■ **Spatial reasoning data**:
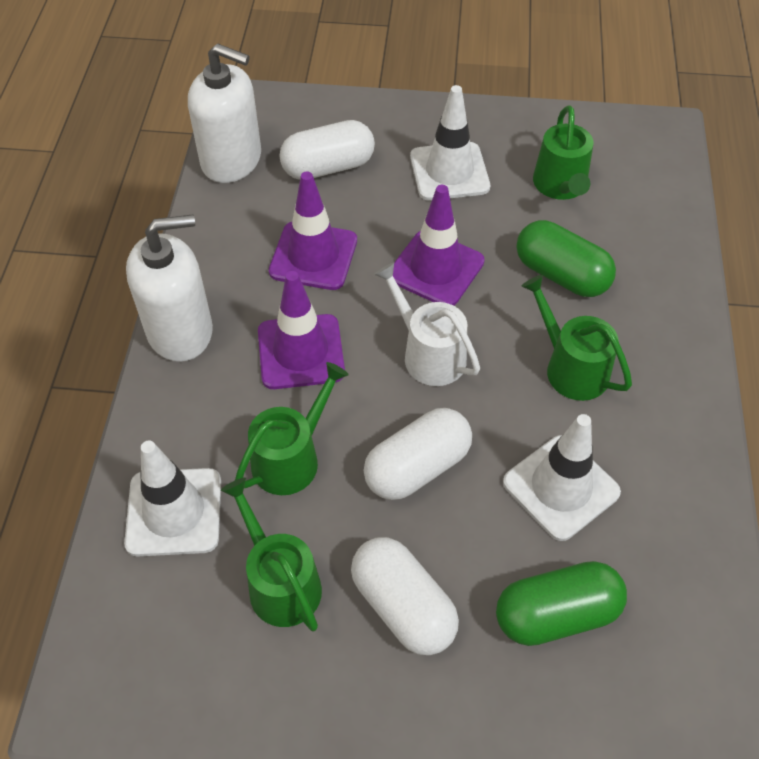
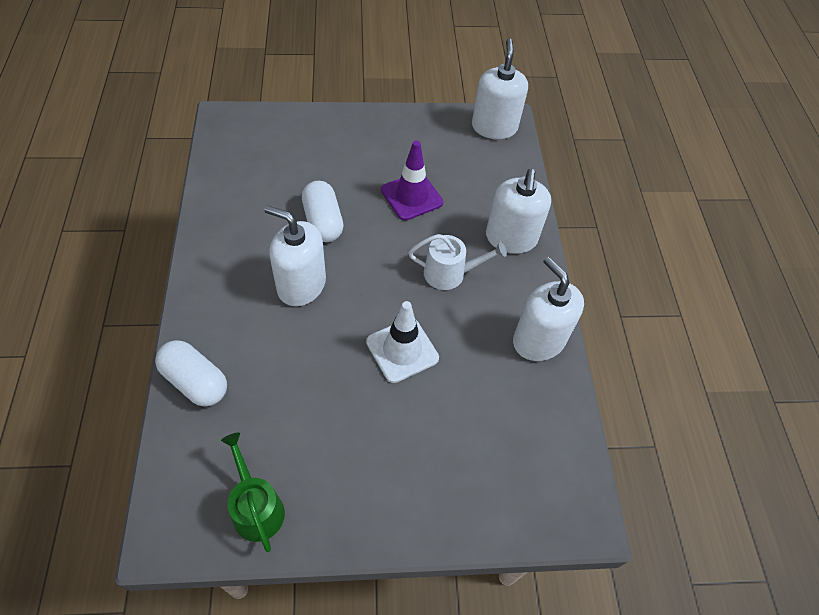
green capsule: 2 -> 0
green watering can: 4 -> 1
purple traffic cone: 3 -> 1
white capsule: 3 -> 2
white soap dispenser: 2 -> 4
white traffic cone: 3 -> 1

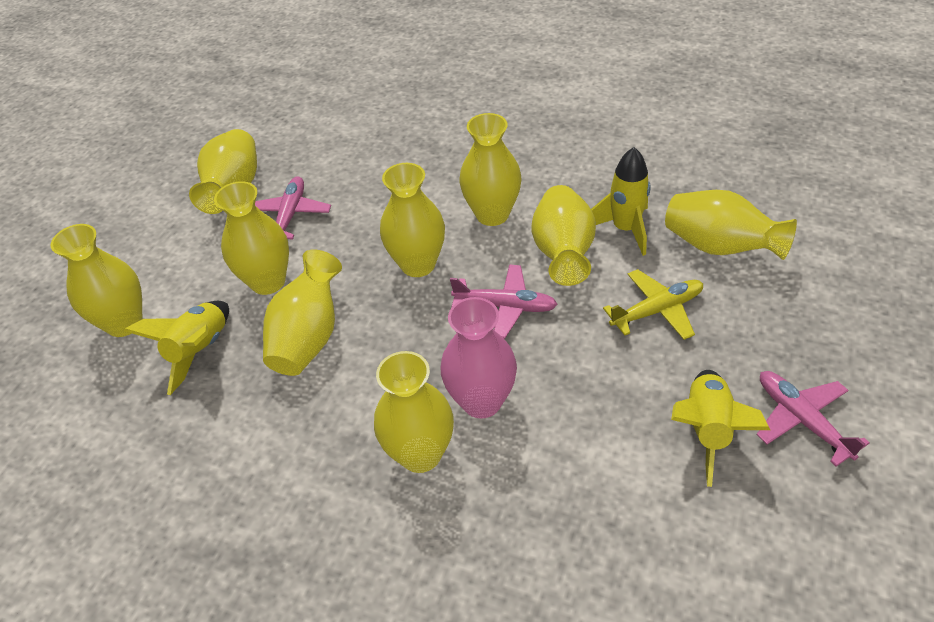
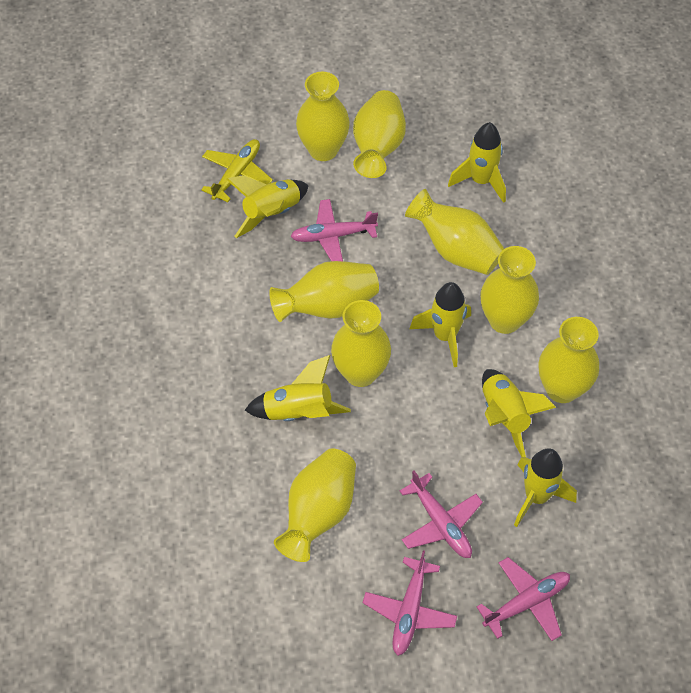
pink plane: 3 -> 4
pink vase: 1 -> 0
yellow rocket: 3 -> 6
yellow vase: 9 -> 8

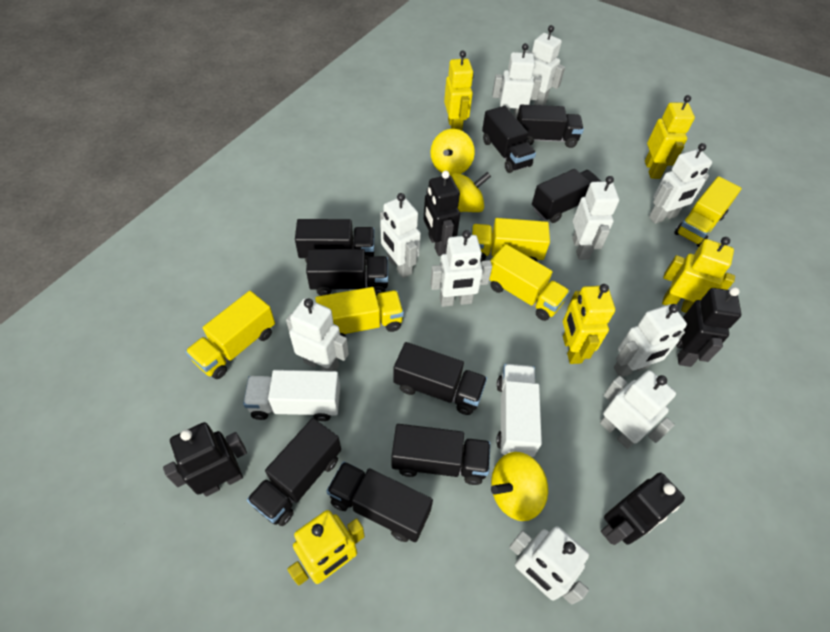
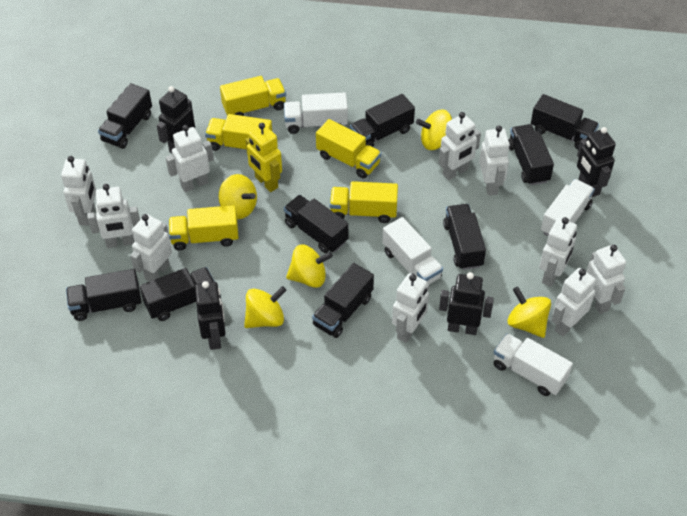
white truck: 2 -> 4
yellow robot: 5 -> 1
yellow spinning top: 3 -> 5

■ **TRY IT**: Work out how many lines of the preceding data contain the word "green". Reply with that number only.

■ **SOLVED EXERCISE**: 2